Your assignment
Keep the pictures out. Restate the entries below word for word.

#####

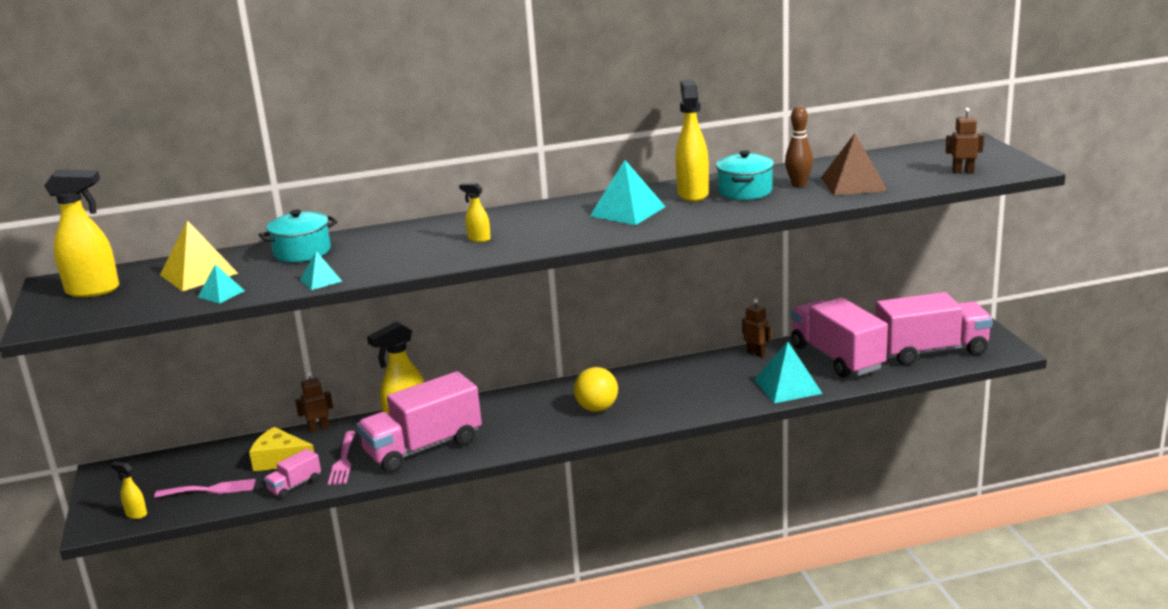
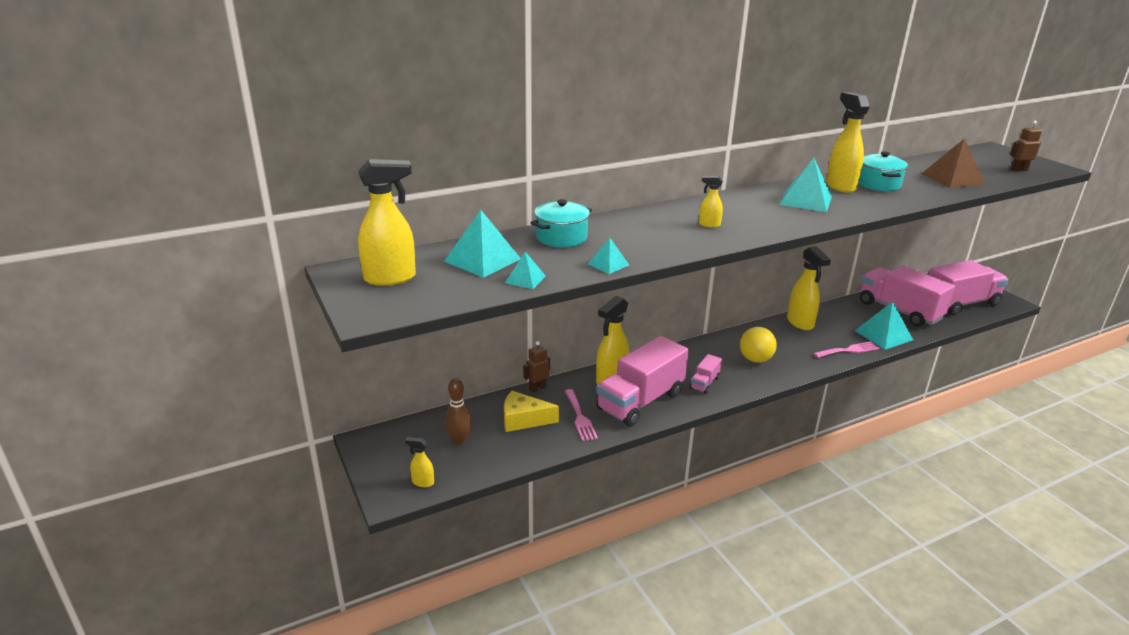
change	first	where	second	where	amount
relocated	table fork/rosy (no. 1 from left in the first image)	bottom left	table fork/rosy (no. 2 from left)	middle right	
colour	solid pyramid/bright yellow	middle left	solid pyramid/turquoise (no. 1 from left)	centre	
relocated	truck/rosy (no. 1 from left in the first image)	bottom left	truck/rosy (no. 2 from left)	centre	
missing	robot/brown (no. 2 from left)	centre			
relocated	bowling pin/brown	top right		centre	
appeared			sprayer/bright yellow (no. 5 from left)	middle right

#####

Output for this exercise
change	first	where	second	where	amount
relocated	table fork/rosy (no. 1 from left in the first image)	bottom left	table fork/rosy (no. 2 from left)	middle right	
colour	solid pyramid/bright yellow	middle left	solid pyramid/turquoise (no. 1 from left)	centre	
relocated	truck/rosy (no. 1 from left in the first image)	bottom left	truck/rosy (no. 2 from left)	centre	
missing	robot/brown (no. 2 from left)	centre			
relocated	bowling pin/brown	top right		centre	
appeared			sprayer/bright yellow (no. 5 from left)	middle right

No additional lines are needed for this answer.